● **Record extracts**:
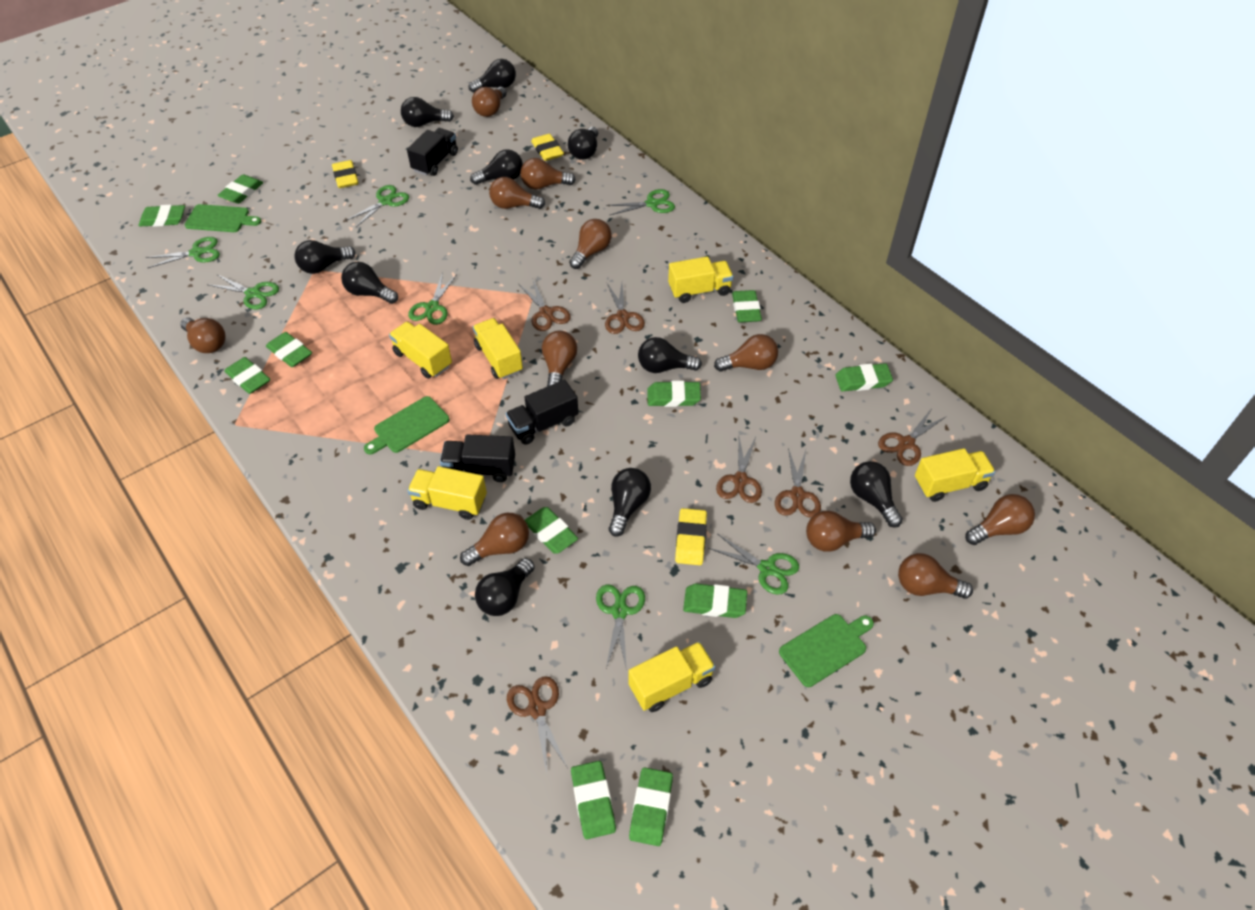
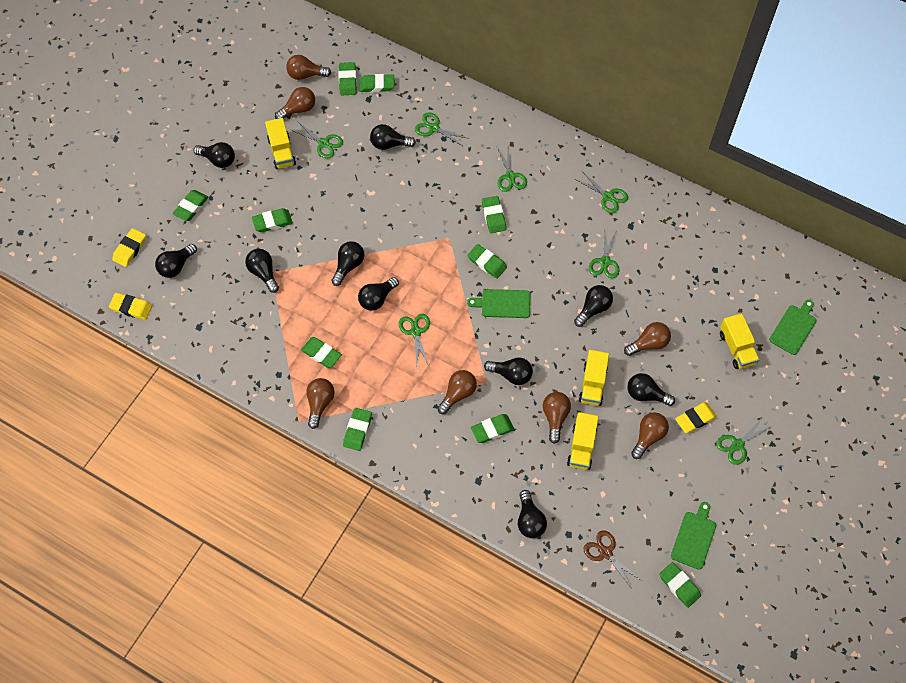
black truck: 3 -> 0
brown light bulb: 11 -> 7
brown scissors: 6 -> 1
green eraser: 11 -> 10
yellow truck: 6 -> 4

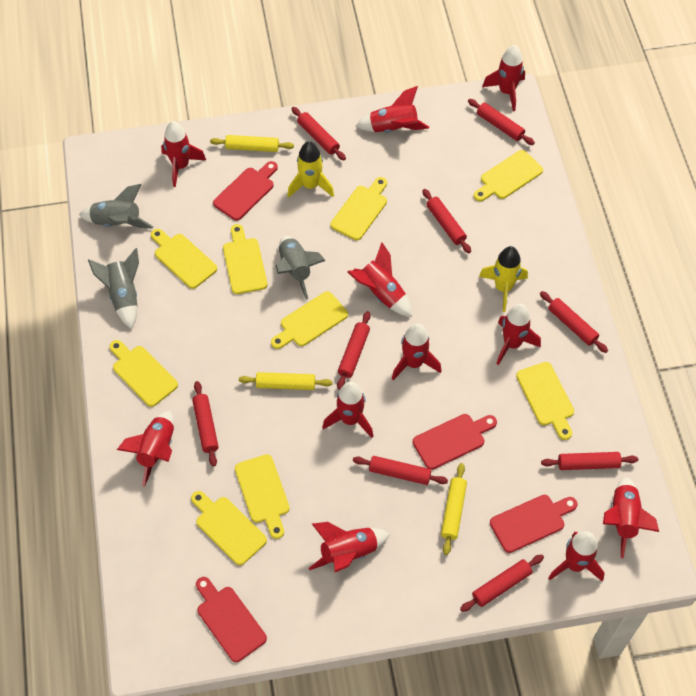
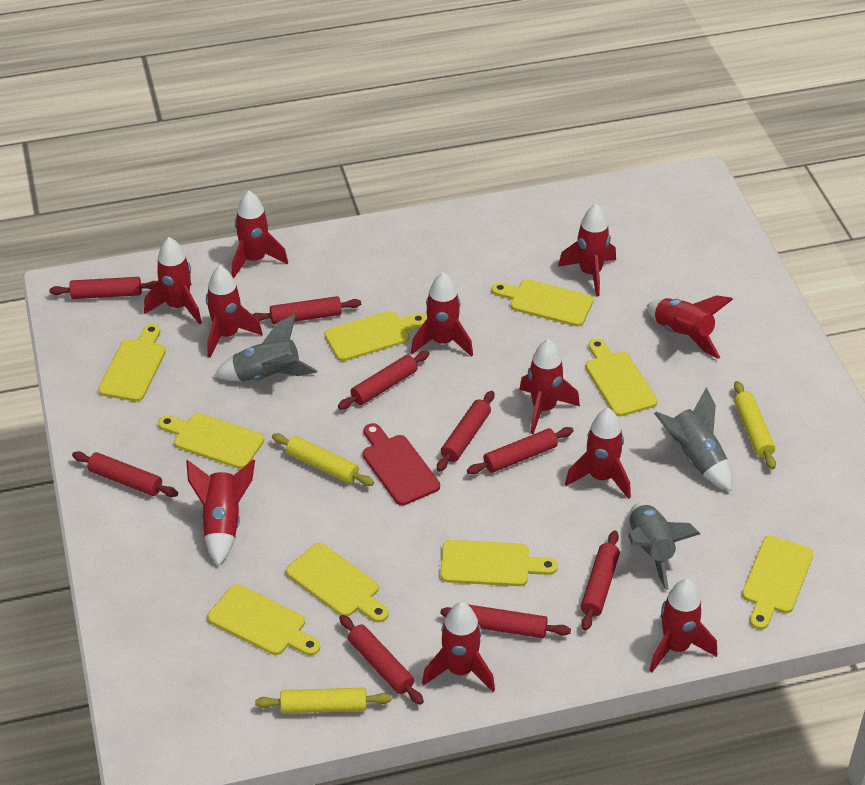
red cutting board: 4 -> 1
yellow rocket: 2 -> 0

● **Job**:
Would you retype every line shown above exactly, leaving the pictures aside?

● **Response below**:
black truck: 3 -> 0
brown light bulb: 11 -> 7
brown scissors: 6 -> 1
green eraser: 11 -> 10
yellow truck: 6 -> 4

red cutting board: 4 -> 1
yellow rocket: 2 -> 0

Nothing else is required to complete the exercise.